> [Work order] Return the following from the records below: each line, word for word, starting with the line that contains "C103: 33nF (DGND, P102/2)" and going on through the line that contains "R12: none -> 2.2M (OSC, THR)", with nothing outside that range.

Segment Start: Dataset entries

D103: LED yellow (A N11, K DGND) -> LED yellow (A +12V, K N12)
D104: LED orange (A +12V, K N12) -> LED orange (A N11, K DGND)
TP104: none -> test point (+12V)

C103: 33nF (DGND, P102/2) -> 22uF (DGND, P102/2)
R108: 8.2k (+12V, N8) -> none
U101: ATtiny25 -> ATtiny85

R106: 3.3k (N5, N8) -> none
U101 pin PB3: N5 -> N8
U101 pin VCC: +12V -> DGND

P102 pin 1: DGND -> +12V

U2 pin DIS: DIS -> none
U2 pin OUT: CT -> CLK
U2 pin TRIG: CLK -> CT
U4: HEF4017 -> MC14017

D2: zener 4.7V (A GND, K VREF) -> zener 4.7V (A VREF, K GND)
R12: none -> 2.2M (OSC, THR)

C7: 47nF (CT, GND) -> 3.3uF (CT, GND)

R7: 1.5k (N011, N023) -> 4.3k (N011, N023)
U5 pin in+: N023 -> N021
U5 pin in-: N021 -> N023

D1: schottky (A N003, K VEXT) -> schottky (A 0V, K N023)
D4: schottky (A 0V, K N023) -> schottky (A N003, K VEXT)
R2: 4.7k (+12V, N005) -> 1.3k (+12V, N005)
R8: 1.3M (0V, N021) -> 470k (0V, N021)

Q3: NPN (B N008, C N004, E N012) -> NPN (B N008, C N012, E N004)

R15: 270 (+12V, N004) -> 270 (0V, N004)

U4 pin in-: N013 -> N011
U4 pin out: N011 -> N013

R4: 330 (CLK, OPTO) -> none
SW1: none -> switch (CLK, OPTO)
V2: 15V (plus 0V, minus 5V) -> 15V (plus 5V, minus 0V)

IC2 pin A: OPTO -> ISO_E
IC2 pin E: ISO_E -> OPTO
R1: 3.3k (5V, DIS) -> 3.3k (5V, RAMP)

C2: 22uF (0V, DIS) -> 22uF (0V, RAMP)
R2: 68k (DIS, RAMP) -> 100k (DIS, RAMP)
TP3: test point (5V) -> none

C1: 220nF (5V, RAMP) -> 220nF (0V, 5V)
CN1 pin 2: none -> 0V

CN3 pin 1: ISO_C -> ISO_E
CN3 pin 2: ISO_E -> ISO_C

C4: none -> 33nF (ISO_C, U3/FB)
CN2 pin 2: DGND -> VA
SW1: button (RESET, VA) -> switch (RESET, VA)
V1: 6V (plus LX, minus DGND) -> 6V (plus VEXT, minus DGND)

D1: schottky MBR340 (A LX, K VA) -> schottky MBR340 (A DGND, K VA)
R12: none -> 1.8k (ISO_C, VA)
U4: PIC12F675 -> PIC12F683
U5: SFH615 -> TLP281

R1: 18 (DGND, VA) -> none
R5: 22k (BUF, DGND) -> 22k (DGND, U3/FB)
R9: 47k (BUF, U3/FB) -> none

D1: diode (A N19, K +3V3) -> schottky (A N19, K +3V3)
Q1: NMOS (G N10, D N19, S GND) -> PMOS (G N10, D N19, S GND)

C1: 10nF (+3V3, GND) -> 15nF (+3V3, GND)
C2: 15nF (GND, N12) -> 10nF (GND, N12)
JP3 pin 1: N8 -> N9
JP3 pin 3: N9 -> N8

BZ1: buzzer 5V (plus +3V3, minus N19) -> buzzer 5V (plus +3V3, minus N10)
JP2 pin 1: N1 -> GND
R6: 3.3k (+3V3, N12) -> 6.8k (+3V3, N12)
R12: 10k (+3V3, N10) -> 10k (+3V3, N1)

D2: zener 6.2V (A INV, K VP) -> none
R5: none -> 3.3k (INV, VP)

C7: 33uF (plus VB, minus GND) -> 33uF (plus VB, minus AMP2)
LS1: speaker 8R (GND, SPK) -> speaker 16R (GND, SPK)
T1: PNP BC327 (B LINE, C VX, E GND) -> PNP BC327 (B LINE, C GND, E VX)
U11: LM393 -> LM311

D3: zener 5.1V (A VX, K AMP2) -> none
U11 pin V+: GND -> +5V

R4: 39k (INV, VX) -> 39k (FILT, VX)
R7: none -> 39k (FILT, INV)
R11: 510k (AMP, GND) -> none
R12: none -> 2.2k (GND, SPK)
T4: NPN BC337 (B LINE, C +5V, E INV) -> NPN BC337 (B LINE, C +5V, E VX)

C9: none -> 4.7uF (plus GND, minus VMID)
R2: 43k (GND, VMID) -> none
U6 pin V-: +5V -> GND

Segment End: Dataset entries

> [Solution to the problem]
C103: 33nF (DGND, P102/2) -> 22uF (DGND, P102/2)
R108: 8.2k (+12V, N8) -> none
U101: ATtiny25 -> ATtiny85

R106: 3.3k (N5, N8) -> none
U101 pin PB3: N5 -> N8
U101 pin VCC: +12V -> DGND

P102 pin 1: DGND -> +12V

U2 pin DIS: DIS -> none
U2 pin OUT: CT -> CLK
U2 pin TRIG: CLK -> CT
U4: HEF4017 -> MC14017

D2: zener 4.7V (A GND, K VREF) -> zener 4.7V (A VREF, K GND)
R12: none -> 2.2M (OSC, THR)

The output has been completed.